Exercise details: Search the listing below for the word "DGND", and copy every line in which it turns up.

Source material:
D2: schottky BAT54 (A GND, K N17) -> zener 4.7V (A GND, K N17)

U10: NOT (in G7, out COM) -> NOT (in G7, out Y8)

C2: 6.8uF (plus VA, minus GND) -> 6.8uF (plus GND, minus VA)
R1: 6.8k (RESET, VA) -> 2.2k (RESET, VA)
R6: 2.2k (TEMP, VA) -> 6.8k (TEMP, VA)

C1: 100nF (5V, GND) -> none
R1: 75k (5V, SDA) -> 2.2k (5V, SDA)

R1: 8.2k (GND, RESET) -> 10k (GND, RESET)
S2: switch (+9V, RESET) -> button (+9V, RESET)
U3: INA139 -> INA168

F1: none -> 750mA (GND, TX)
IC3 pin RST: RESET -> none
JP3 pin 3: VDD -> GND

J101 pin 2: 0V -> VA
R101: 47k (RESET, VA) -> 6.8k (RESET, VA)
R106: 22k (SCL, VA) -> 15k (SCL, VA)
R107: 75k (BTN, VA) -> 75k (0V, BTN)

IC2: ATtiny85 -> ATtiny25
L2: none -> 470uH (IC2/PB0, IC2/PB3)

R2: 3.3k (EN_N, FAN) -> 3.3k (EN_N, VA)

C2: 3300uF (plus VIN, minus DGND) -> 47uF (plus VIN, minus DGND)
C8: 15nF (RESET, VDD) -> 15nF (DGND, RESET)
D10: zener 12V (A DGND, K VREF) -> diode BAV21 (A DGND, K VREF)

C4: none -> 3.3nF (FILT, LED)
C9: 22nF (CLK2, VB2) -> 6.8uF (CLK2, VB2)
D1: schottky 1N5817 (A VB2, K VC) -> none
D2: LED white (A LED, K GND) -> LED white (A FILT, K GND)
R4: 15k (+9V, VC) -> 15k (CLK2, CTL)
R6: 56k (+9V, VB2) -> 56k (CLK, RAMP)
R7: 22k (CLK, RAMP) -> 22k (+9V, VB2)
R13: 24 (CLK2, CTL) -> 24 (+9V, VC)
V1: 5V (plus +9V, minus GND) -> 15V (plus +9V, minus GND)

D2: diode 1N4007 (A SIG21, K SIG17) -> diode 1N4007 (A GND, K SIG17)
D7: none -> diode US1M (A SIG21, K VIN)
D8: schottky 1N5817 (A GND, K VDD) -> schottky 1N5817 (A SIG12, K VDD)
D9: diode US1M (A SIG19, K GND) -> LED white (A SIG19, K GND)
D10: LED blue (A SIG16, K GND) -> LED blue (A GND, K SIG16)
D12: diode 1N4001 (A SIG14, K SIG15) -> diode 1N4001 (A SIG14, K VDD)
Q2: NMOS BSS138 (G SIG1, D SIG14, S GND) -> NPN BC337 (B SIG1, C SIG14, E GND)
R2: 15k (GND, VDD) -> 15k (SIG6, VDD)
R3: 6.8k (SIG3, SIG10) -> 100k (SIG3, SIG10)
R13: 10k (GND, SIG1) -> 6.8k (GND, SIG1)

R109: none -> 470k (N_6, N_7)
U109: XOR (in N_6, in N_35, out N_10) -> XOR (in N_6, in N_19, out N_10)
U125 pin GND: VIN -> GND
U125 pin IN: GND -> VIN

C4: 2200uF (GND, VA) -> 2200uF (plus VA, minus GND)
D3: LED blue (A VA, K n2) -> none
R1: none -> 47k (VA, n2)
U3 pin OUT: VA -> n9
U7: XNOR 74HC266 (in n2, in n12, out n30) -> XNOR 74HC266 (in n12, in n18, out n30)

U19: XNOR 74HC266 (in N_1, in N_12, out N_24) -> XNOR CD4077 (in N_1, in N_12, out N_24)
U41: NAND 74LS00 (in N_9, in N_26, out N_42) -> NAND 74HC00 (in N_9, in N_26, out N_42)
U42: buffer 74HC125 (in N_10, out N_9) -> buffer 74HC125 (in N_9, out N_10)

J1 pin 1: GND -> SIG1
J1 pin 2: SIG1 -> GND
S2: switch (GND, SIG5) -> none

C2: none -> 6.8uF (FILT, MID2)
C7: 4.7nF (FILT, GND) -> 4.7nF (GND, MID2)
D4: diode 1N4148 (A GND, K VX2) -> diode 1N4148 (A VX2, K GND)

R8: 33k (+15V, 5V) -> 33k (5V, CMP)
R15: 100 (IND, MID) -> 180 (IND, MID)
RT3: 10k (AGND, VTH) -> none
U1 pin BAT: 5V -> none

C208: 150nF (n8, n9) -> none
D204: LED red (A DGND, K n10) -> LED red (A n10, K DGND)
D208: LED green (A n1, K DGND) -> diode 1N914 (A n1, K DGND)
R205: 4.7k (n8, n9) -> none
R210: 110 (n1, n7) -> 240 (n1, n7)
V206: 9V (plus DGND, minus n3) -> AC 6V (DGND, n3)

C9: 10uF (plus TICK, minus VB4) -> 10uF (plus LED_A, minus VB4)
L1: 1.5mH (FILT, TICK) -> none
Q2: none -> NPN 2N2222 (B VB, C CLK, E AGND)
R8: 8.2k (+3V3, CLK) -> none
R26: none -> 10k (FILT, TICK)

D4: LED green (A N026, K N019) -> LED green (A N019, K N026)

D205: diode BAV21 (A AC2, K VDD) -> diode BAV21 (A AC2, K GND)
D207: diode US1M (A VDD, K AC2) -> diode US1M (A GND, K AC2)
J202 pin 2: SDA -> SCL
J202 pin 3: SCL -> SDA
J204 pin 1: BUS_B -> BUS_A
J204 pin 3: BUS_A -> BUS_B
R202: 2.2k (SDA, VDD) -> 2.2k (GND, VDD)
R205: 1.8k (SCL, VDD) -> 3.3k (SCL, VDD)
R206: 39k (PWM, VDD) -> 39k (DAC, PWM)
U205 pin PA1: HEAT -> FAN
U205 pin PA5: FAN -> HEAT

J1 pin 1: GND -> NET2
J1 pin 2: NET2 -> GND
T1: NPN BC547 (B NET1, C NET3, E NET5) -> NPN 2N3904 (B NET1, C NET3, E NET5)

Result of this exercise:
C2: 3300uF (plus VIN, minus DGND) -> 47uF (plus VIN, minus DGND)
C8: 15nF (RESET, VDD) -> 15nF (DGND, RESET)
D10: zener 12V (A DGND, K VREF) -> diode BAV21 (A DGND, K VREF)
D204: LED red (A DGND, K n10) -> LED red (A n10, K DGND)
D208: LED green (A n1, K DGND) -> diode 1N914 (A n1, K DGND)
V206: 9V (plus DGND, minus n3) -> AC 6V (DGND, n3)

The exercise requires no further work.